> **Task instructions**: Give back every record verbatim, but not the pictures.

> **Input records**:
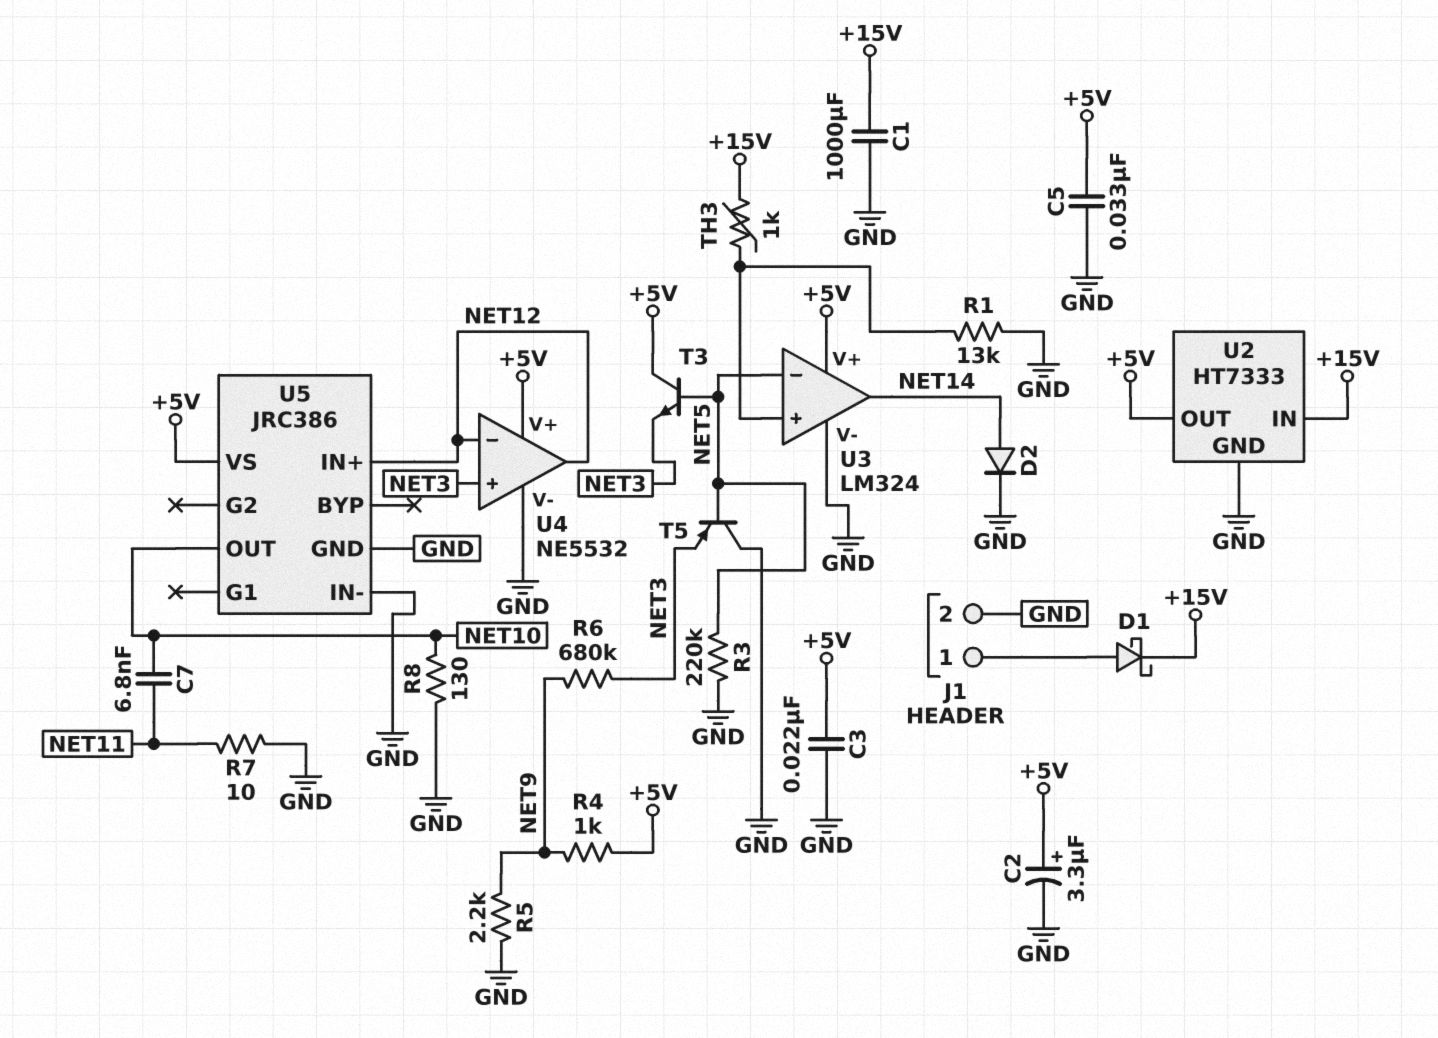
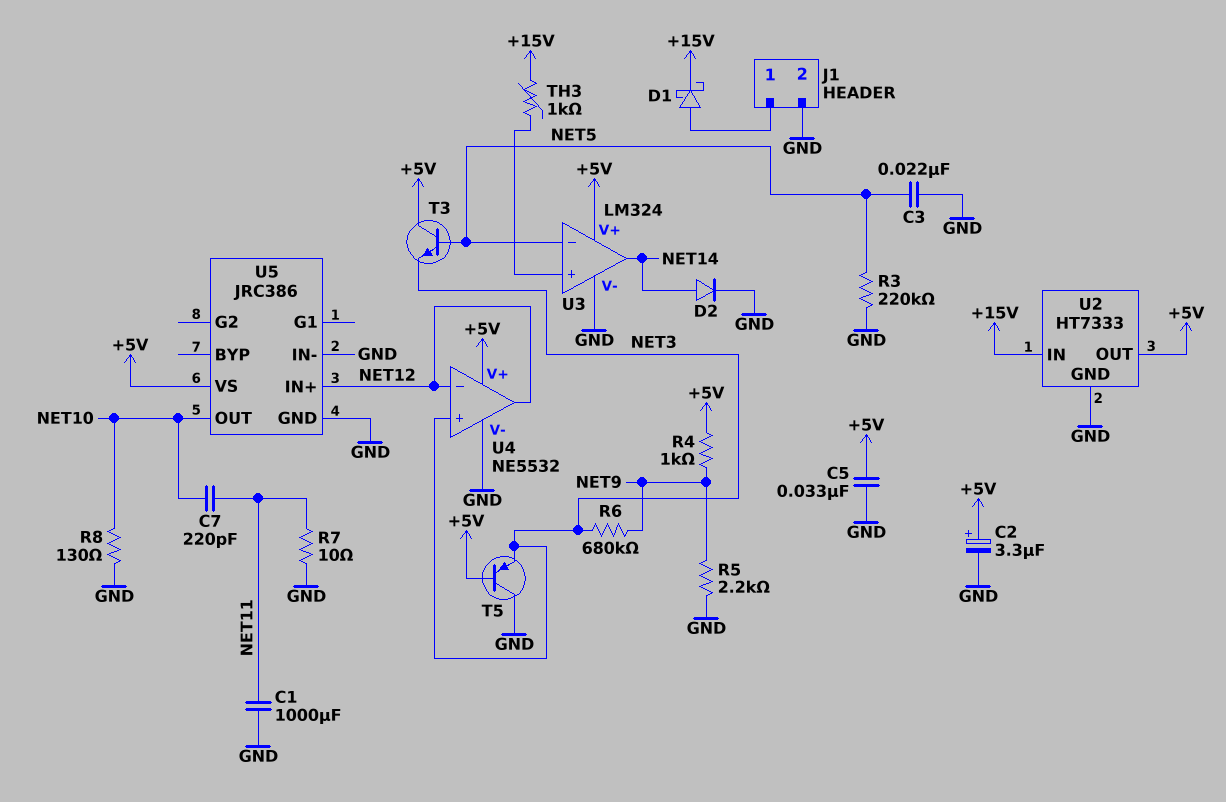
C1: 1000uF (+15V, GND) -> 1000uF (GND, NET11)
C3: 22nF (+5V, GND) -> 22nF (GND, NET5)
C7: 6.8nF (NET10, NET11) -> 220pF (NET10, NET11)
R1: 13k (GND, U3/in+) -> none
T5: PNP (B NET5, C GND, E NET3) -> PNP (B +5V, C GND, E NET3)

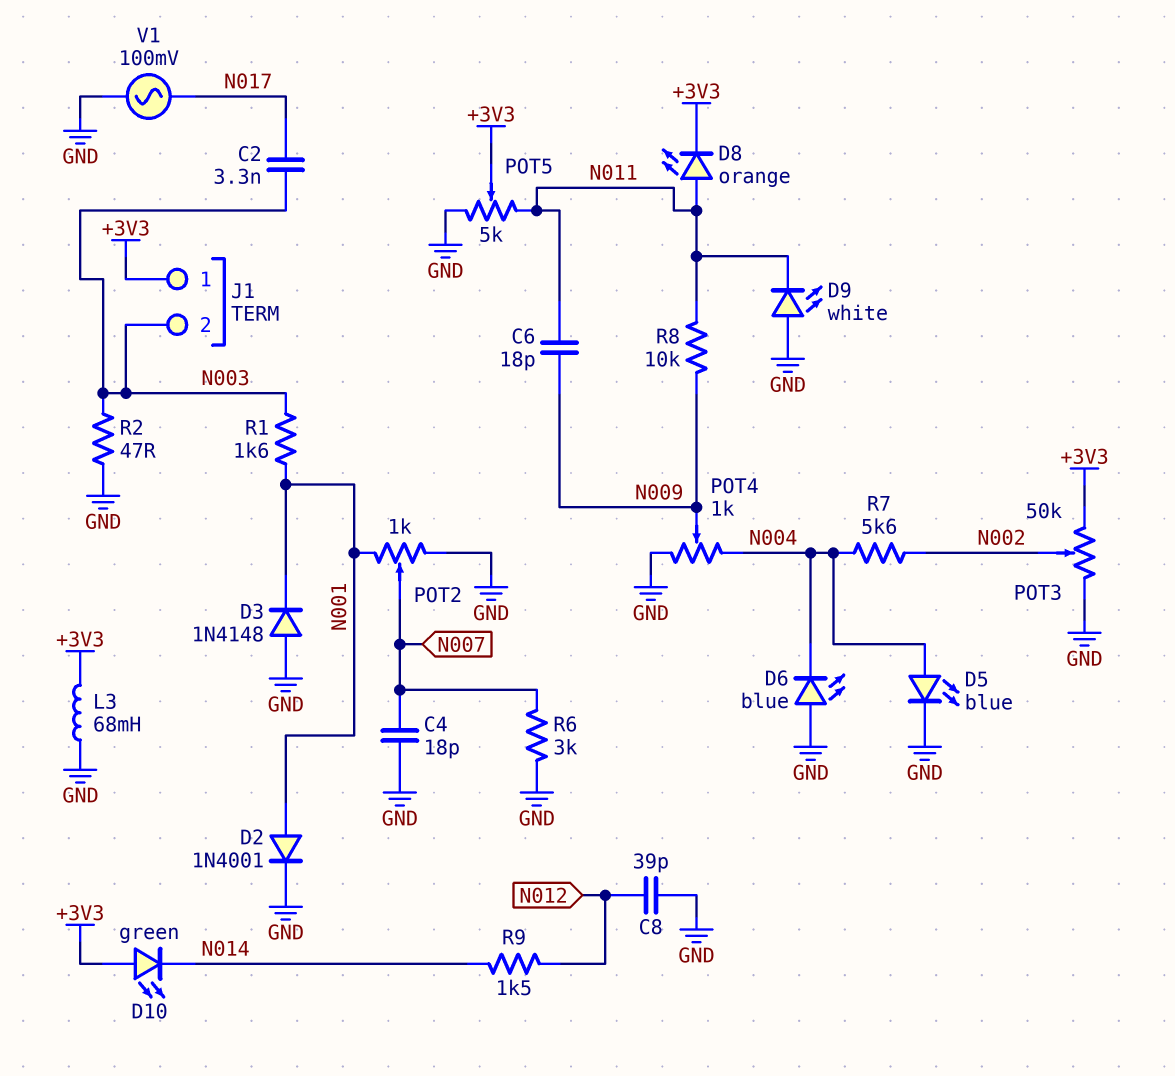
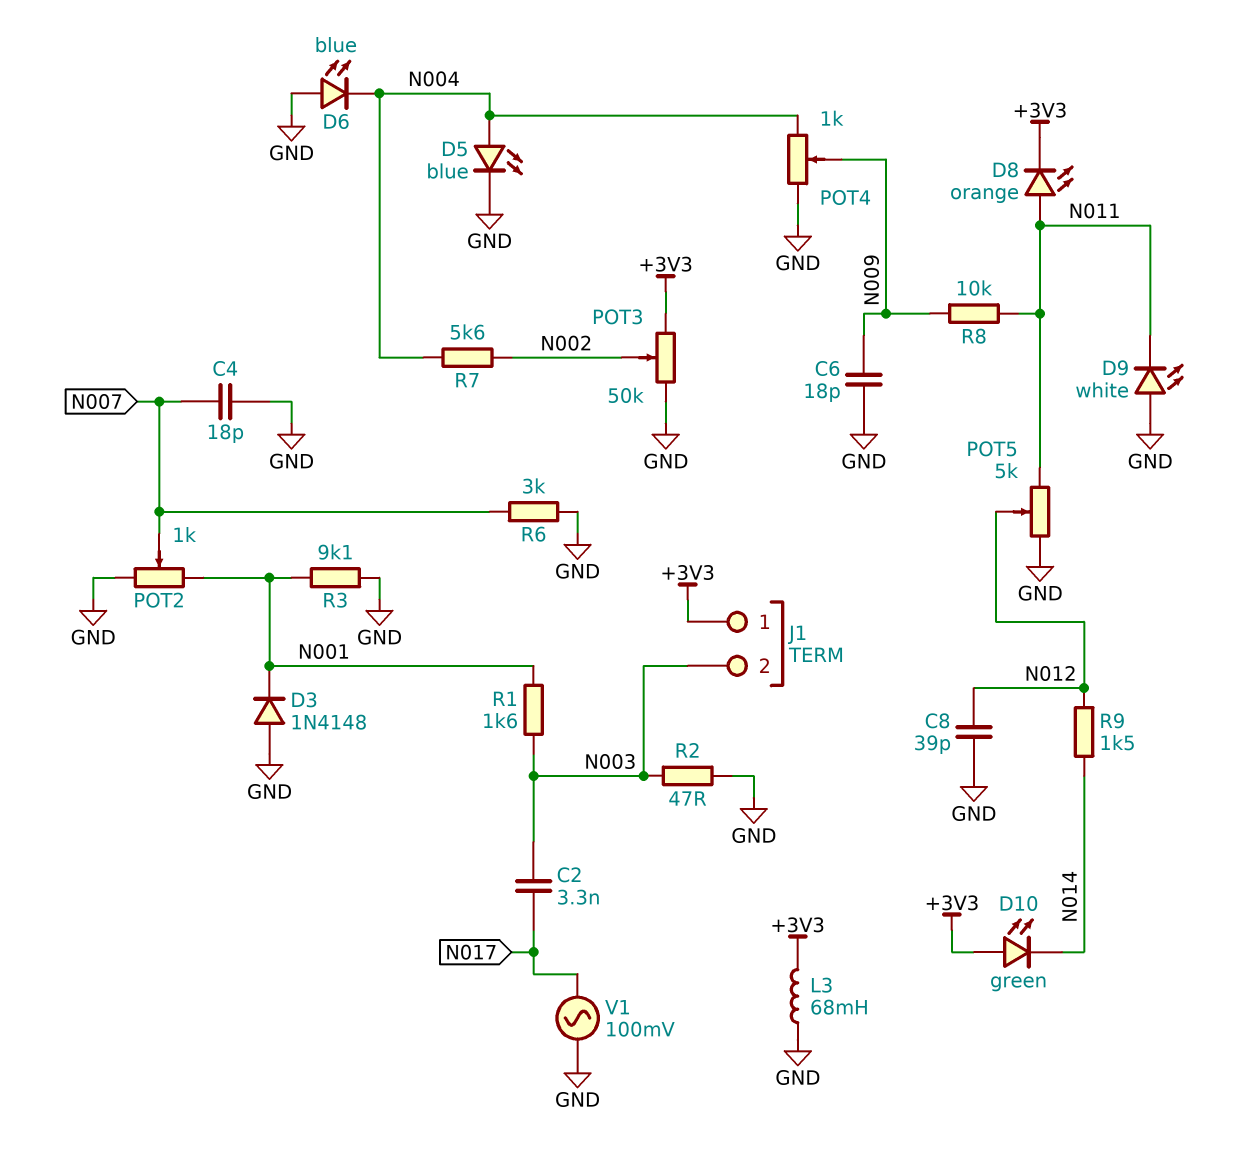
C6: 18pF (N009, N011) -> 18pF (GND, N009)
D2: diode 1N4001 (A N001, K GND) -> none
POT5: 5k (GND, N011, wiper +3V3) -> 5k (GND, N011, wiper N012)
R3: none -> 9.1k (GND, N001)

> **Exercise answer**:
C1: 1000uF (+15V, GND) -> 1000uF (GND, NET11)
C3: 22nF (+5V, GND) -> 22nF (GND, NET5)
C7: 6.8nF (NET10, NET11) -> 220pF (NET10, NET11)
R1: 13k (GND, U3/in+) -> none
T5: PNP (B NET5, C GND, E NET3) -> PNP (B +5V, C GND, E NET3)

C6: 18pF (N009, N011) -> 18pF (GND, N009)
D2: diode 1N4001 (A N001, K GND) -> none
POT5: 5k (GND, N011, wiper +3V3) -> 5k (GND, N011, wiper N012)
R3: none -> 9.1k (GND, N001)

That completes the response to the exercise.